Object transformation records:
——————————
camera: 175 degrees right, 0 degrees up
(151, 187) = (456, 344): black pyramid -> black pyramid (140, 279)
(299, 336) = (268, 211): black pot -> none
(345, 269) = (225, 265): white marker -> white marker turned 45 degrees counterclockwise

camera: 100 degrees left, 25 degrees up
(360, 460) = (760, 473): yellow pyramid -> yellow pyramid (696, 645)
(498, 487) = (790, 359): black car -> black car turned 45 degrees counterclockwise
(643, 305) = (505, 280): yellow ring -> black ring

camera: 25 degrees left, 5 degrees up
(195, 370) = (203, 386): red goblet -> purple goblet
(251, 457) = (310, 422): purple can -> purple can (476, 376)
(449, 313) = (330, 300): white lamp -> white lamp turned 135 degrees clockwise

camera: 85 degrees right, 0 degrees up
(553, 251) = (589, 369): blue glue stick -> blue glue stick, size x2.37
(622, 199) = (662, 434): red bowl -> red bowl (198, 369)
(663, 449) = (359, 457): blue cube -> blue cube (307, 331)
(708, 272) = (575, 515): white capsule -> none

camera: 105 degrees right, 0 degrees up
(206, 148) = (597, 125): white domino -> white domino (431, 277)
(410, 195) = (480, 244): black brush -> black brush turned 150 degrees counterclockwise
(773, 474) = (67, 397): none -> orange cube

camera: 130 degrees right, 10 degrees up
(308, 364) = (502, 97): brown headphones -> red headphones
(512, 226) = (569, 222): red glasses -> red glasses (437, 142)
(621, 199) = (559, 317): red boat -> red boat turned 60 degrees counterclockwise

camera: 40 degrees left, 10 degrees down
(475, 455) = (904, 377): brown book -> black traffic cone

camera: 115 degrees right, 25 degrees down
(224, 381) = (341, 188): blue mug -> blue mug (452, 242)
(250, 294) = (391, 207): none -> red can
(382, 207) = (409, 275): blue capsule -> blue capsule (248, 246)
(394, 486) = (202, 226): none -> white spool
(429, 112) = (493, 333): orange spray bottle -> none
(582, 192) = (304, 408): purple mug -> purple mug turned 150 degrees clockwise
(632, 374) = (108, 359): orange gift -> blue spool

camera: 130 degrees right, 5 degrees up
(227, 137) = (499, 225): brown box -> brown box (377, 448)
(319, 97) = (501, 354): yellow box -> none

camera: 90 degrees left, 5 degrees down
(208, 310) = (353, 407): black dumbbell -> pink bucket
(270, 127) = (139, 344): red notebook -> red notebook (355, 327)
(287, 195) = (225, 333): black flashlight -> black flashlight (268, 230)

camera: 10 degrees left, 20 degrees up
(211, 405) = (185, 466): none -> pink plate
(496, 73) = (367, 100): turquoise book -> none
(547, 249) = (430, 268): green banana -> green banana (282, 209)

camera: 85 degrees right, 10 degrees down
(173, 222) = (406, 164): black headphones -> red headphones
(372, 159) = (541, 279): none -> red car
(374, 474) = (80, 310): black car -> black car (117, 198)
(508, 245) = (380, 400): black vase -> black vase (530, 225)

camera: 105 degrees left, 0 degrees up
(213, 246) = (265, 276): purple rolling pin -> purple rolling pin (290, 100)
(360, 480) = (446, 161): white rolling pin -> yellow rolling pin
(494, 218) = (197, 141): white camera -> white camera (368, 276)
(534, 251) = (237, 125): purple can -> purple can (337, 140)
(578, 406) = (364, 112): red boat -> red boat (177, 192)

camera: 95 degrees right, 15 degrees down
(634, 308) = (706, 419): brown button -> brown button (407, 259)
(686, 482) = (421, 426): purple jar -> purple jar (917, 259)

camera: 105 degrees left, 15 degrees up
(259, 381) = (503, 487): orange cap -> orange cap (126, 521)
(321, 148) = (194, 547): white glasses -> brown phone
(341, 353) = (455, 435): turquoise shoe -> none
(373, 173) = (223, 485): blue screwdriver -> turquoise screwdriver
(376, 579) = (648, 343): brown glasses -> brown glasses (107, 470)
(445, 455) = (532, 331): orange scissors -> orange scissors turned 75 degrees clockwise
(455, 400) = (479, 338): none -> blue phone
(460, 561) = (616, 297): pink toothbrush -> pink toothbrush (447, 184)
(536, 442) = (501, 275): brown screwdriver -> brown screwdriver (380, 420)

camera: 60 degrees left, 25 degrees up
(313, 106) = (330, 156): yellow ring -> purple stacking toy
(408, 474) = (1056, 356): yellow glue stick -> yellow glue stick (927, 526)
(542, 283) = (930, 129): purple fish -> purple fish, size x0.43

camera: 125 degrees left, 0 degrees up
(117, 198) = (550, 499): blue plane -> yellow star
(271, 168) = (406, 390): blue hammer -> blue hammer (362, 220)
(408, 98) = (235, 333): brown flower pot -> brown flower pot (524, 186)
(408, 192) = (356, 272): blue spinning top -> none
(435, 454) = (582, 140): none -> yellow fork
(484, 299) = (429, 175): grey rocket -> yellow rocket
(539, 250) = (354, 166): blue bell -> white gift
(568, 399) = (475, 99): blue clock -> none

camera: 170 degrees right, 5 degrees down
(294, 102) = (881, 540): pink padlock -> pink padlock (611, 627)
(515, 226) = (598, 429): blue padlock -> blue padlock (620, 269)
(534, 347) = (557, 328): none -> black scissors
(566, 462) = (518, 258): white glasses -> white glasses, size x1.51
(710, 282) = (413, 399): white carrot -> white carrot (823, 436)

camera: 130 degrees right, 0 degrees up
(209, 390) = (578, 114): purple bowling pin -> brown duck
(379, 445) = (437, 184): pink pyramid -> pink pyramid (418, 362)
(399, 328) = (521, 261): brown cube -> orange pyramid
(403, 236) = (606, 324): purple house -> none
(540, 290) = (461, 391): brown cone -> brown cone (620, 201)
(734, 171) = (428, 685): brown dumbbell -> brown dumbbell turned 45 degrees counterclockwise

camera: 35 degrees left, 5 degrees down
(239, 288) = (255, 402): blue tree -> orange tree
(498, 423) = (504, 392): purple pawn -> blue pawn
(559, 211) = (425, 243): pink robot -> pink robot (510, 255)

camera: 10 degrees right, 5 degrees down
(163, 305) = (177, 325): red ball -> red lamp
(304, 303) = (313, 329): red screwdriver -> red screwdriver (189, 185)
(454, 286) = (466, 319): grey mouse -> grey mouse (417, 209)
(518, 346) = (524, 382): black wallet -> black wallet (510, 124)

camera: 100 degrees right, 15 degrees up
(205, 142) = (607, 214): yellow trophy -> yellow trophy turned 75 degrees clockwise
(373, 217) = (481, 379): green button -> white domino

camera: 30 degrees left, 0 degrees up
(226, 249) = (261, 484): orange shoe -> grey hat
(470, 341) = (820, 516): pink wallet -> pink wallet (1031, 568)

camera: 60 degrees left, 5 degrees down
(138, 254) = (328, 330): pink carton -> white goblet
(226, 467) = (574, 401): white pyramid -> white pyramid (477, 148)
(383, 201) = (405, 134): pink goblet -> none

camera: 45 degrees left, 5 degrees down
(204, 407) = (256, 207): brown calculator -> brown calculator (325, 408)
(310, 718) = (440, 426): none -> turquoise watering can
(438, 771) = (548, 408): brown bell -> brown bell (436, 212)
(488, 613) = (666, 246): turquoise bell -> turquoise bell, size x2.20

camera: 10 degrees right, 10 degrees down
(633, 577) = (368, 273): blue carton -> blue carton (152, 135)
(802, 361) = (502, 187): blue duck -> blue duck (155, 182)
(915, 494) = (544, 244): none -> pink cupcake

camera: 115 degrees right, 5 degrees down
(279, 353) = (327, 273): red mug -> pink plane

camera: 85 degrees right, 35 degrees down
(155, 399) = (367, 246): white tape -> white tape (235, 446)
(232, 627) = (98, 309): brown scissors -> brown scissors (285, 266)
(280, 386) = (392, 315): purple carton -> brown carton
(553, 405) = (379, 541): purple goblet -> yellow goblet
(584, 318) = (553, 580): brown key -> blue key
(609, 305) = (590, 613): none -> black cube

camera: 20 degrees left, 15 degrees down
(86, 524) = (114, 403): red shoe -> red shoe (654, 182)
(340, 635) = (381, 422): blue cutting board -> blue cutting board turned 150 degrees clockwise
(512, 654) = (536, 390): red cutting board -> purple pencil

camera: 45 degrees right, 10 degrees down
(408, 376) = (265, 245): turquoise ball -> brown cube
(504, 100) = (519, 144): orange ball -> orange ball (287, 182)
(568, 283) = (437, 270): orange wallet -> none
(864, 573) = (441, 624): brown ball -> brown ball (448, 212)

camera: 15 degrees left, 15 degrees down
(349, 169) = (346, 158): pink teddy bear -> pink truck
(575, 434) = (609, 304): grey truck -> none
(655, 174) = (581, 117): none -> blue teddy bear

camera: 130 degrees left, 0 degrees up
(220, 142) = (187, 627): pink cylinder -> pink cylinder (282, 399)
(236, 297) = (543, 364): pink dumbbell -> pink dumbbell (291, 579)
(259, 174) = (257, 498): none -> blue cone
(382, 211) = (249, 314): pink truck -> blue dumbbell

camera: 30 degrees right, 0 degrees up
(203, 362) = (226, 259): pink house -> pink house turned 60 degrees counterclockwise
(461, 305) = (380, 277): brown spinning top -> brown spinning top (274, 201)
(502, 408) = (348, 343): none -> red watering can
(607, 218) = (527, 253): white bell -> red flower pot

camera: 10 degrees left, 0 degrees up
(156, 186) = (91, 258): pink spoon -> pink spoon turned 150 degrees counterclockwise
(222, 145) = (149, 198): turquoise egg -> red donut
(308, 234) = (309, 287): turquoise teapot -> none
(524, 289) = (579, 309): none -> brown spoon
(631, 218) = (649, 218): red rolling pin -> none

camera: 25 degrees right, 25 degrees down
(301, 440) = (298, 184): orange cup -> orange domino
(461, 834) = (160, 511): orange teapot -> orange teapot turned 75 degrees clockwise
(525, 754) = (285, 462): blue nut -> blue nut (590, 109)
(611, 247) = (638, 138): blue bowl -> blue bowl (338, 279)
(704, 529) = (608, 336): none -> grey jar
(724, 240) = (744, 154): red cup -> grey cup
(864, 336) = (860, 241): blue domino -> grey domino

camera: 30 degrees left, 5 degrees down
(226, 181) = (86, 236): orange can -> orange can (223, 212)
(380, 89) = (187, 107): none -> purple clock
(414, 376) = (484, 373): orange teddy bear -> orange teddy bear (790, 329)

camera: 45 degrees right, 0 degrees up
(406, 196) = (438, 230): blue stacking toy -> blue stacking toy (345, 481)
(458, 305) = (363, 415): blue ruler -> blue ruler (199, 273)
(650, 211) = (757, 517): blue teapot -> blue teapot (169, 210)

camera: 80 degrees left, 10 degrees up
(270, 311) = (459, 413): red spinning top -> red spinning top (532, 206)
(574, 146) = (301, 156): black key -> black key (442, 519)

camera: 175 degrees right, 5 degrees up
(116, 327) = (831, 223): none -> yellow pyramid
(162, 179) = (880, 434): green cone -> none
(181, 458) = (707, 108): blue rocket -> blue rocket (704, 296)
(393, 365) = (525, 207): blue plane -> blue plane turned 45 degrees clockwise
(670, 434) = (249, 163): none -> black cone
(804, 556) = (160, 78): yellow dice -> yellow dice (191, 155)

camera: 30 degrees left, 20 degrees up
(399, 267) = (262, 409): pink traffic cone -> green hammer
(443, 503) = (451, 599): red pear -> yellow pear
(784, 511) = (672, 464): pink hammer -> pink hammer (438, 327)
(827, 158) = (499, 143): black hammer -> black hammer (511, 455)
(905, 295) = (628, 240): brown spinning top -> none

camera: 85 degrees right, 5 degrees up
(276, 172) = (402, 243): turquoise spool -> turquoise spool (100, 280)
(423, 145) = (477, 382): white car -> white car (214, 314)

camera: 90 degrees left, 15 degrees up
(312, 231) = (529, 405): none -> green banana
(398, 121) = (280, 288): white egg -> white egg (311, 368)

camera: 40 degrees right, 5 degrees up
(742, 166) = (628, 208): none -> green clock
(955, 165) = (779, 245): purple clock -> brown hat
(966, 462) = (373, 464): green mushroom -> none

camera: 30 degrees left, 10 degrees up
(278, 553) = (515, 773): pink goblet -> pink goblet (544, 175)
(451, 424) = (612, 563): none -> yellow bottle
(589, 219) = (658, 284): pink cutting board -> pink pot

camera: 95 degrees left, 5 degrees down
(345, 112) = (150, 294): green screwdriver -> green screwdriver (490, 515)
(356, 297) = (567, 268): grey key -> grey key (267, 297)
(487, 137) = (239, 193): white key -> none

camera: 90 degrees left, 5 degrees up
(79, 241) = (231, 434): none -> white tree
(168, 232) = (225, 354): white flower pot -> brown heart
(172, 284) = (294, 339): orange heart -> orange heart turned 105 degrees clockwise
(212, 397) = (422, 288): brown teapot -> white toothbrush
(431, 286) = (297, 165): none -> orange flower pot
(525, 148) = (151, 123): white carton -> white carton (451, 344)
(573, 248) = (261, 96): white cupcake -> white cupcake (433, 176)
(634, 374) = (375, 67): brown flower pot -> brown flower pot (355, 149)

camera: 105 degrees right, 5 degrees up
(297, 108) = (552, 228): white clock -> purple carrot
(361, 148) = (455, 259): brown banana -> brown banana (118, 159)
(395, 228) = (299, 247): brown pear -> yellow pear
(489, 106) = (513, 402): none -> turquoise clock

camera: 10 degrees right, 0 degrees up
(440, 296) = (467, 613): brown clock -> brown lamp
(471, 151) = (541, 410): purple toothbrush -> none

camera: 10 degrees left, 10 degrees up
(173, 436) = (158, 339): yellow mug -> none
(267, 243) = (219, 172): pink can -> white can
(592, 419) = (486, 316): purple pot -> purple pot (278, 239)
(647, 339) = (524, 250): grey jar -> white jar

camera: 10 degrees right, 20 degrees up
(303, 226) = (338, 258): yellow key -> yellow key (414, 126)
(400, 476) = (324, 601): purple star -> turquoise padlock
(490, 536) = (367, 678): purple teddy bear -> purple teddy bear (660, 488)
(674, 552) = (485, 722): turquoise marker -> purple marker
——————————
**EXERCISE PROMPT**
Output the lines above exactly, but only those between the line holding "camera: 10 degrees right, 10 degrees down" and the line holding "(155, 399) = (367, 246): white", inclusive.

**SOLUTION FOR THIS PROBLEM**
camera: 10 degrees right, 10 degrees down
(633, 577) = (368, 273): blue carton -> blue carton (152, 135)
(802, 361) = (502, 187): blue duck -> blue duck (155, 182)
(915, 494) = (544, 244): none -> pink cupcake

camera: 115 degrees right, 5 degrees down
(279, 353) = (327, 273): red mug -> pink plane

camera: 85 degrees right, 35 degrees down
(155, 399) = (367, 246): white tape -> white tape (235, 446)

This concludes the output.